- [What is required] Every entry below should be reproduced exactly; no picture is to be included.
Segment Open
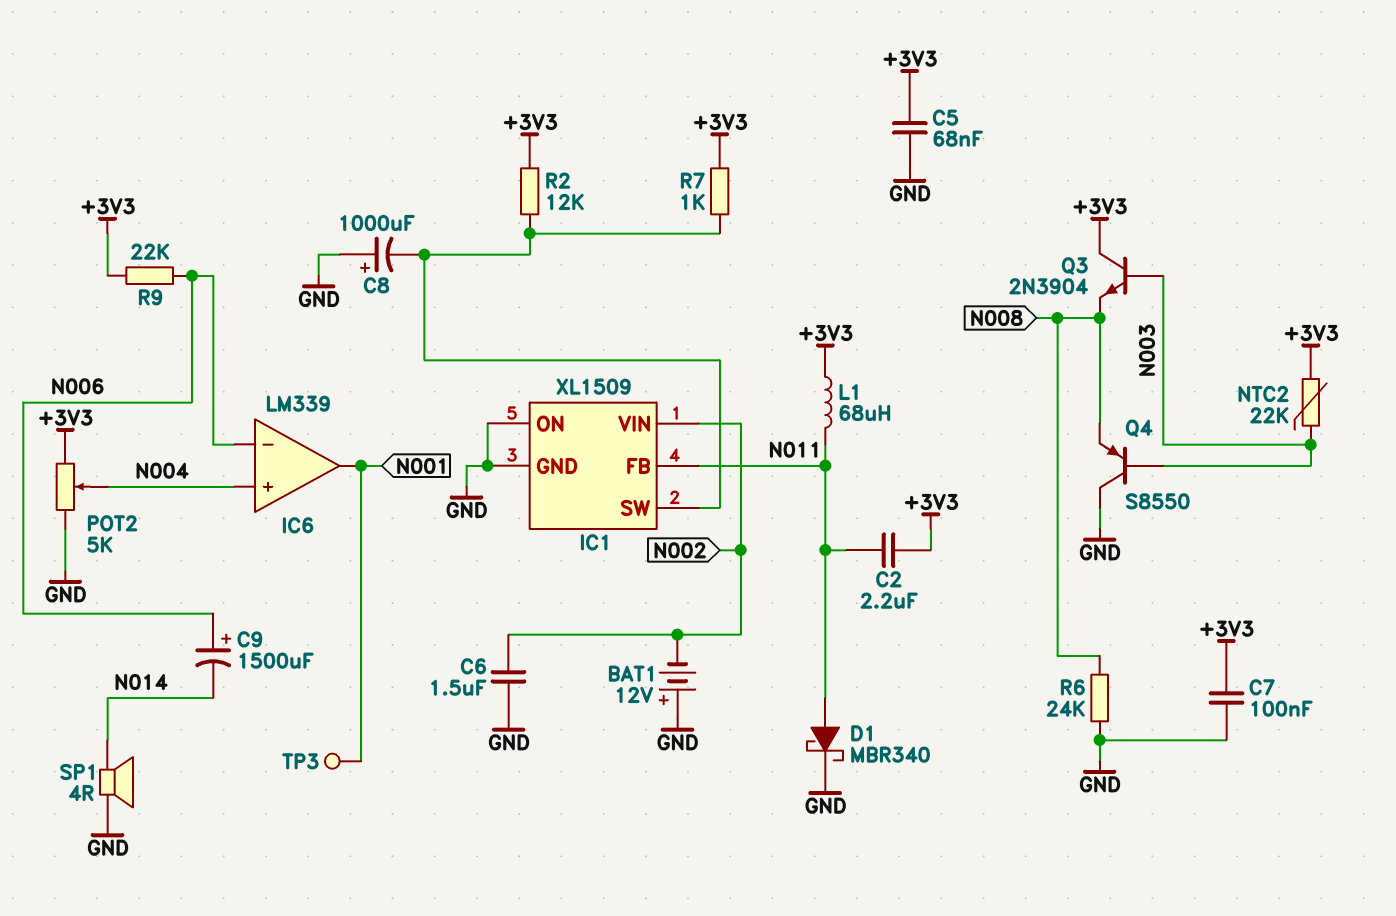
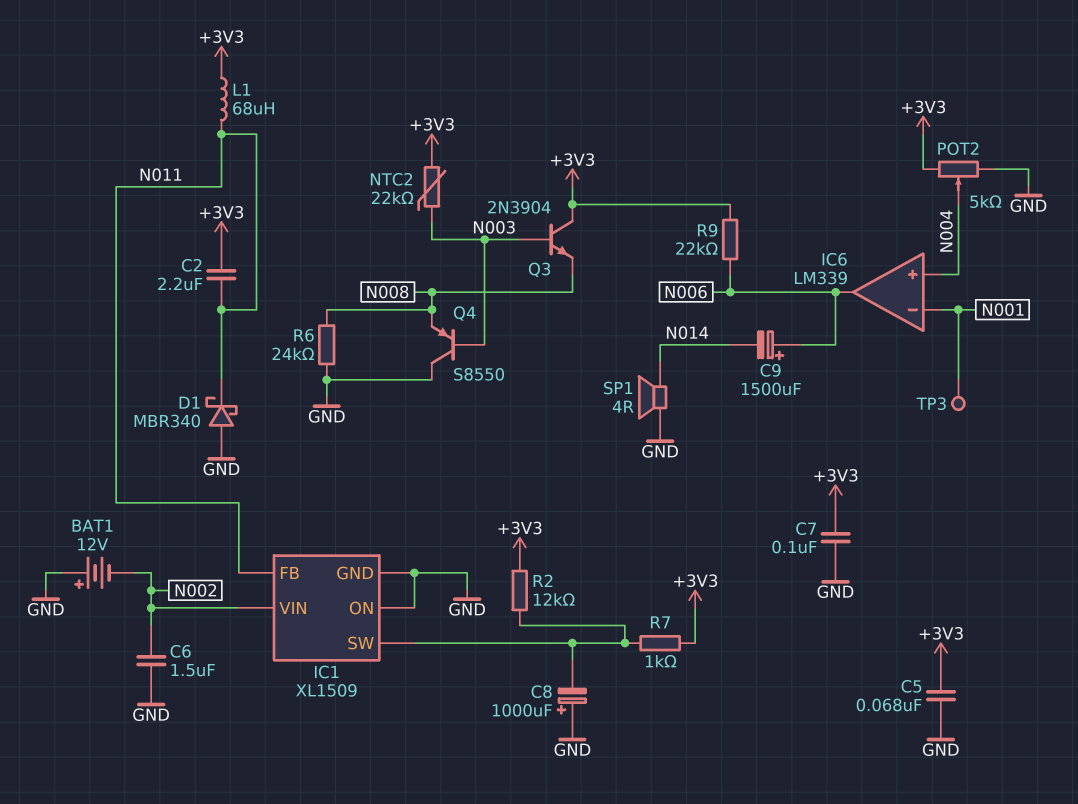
D1: schottky MBR340 (A N011, K GND) -> schottky MBR340 (A GND, K N011)
IC6 pin in-: N006 -> N001
IC6 pin out: N001 -> N006

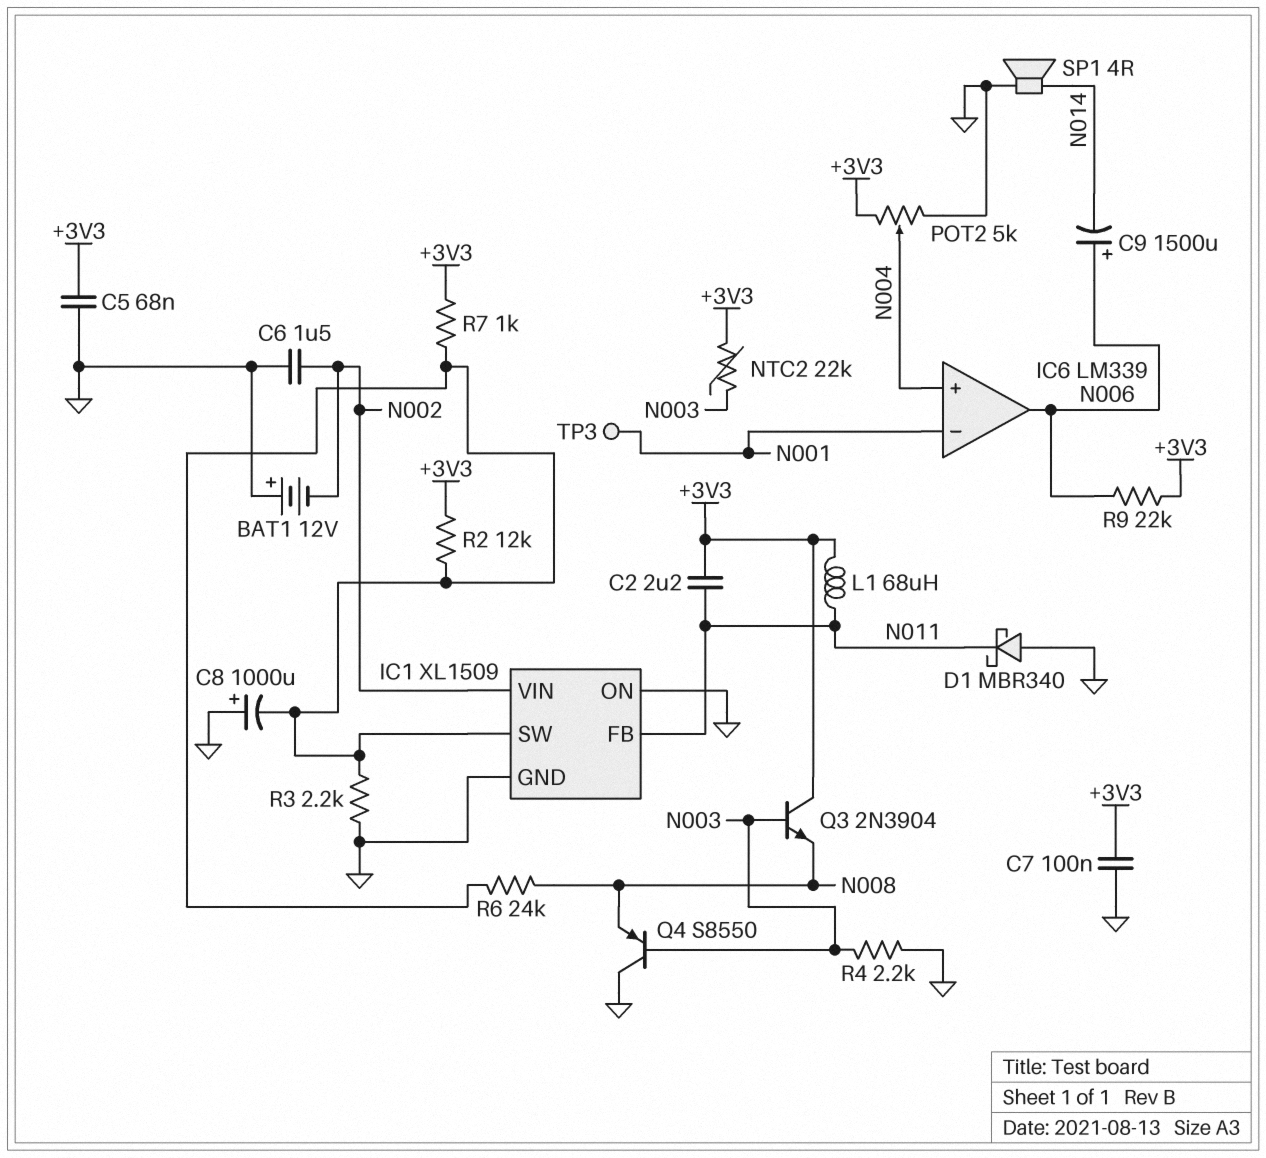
R3: none -> 2.2k (GND, IC1/SW)
R4: none -> 2.2k (GND, N003)
R6: 24k (GND, N008) -> 24k (IC1/SW, N008)

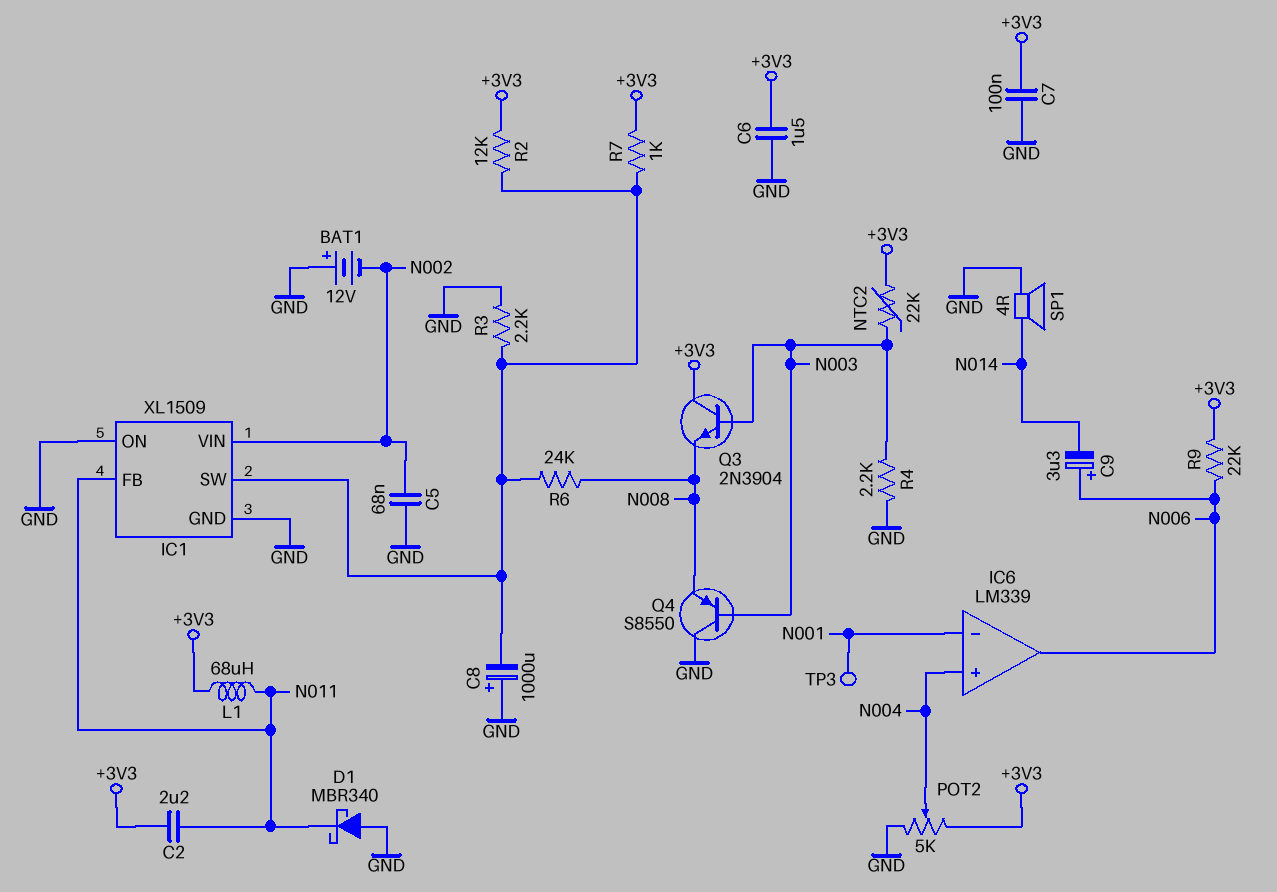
C5: 68nF (+3V3, GND) -> 68nF (GND, N002)
C6: 1.5uF (GND, N002) -> 1.5uF (+3V3, GND)
C9: 1500uF (plus N006, minus N014) -> 3.3uF (plus N006, minus N014)

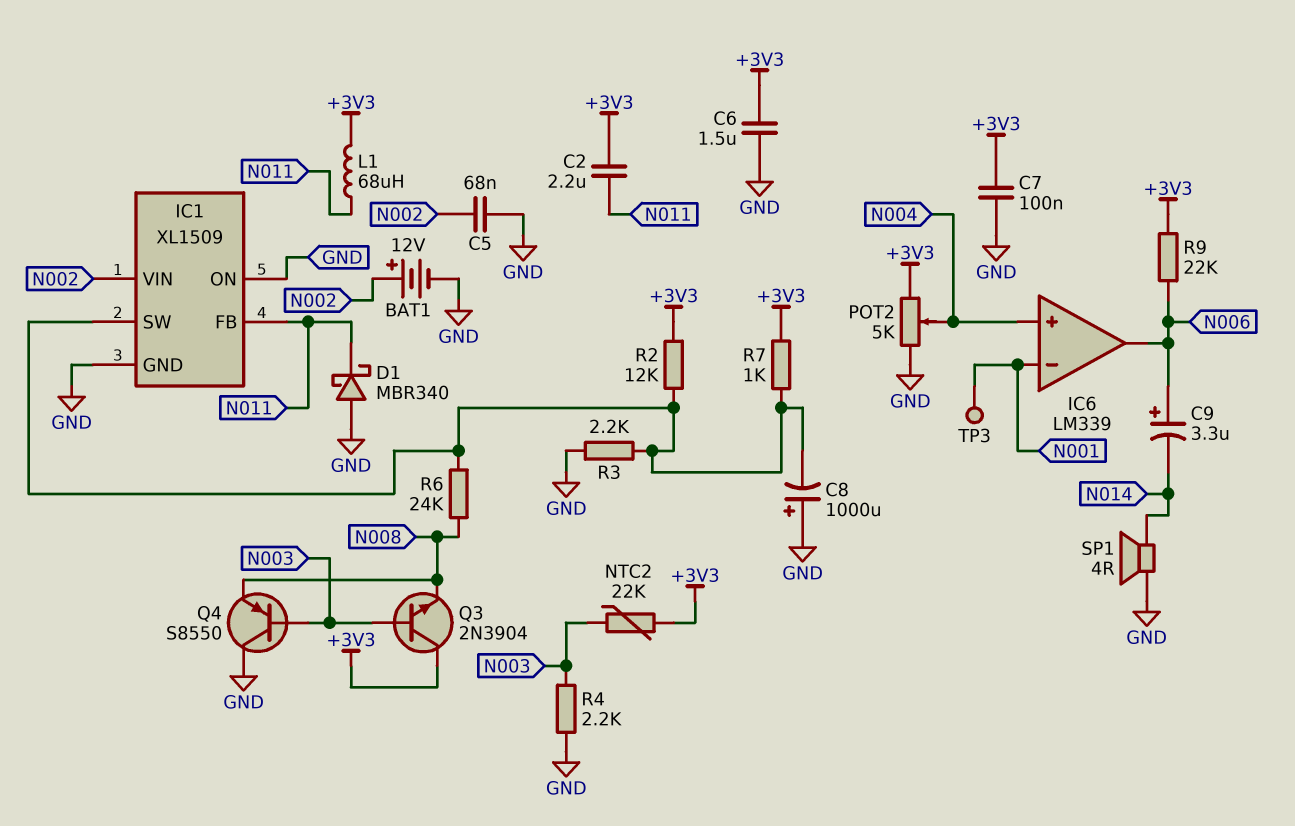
BAT1: 12V (plus GND, minus N002) -> 12V (plus N002, minus GND)

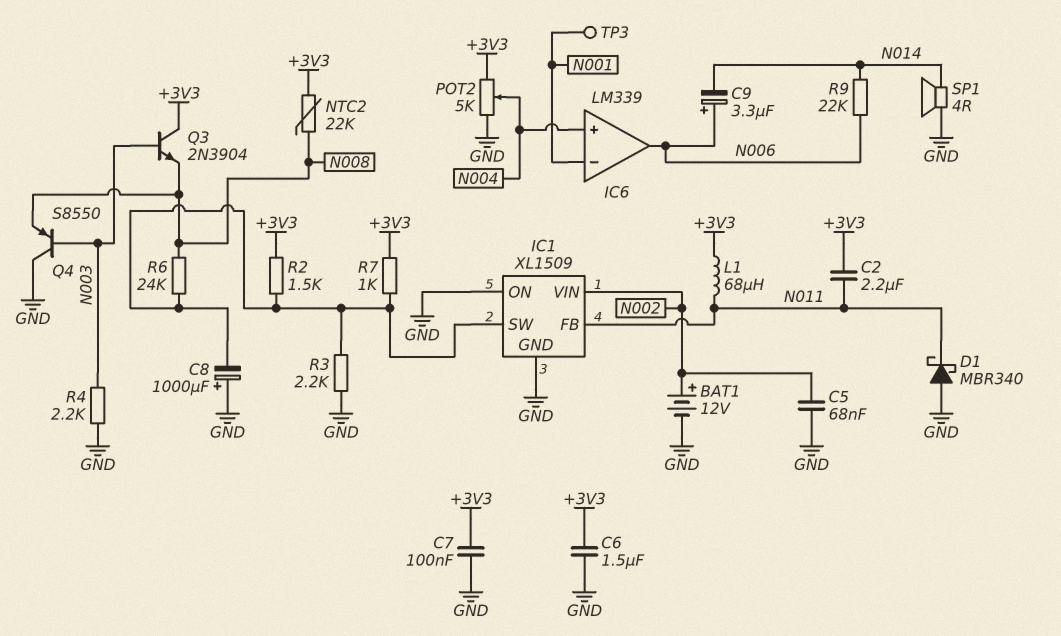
NTC2: 22k (+3V3, N003) -> 22k (+3V3, N008)
R2: 12k (+3V3, IC1/SW) -> 1.5k (+3V3, IC1/SW)
R9: 22k (+3V3, N006) -> 22k (N006, N014)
Segment Closed
- [Exercise result]
D1: schottky MBR340 (A N011, K GND) -> schottky MBR340 (A GND, K N011)
IC6 pin in-: N006 -> N001
IC6 pin out: N001 -> N006

R3: none -> 2.2k (GND, IC1/SW)
R4: none -> 2.2k (GND, N003)
R6: 24k (GND, N008) -> 24k (IC1/SW, N008)

C5: 68nF (+3V3, GND) -> 68nF (GND, N002)
C6: 1.5uF (GND, N002) -> 1.5uF (+3V3, GND)
C9: 1500uF (plus N006, minus N014) -> 3.3uF (plus N006, minus N014)

BAT1: 12V (plus GND, minus N002) -> 12V (plus N002, minus GND)

NTC2: 22k (+3V3, N003) -> 22k (+3V3, N008)
R2: 12k (+3V3, IC1/SW) -> 1.5k (+3V3, IC1/SW)
R9: 22k (+3V3, N006) -> 22k (N006, N014)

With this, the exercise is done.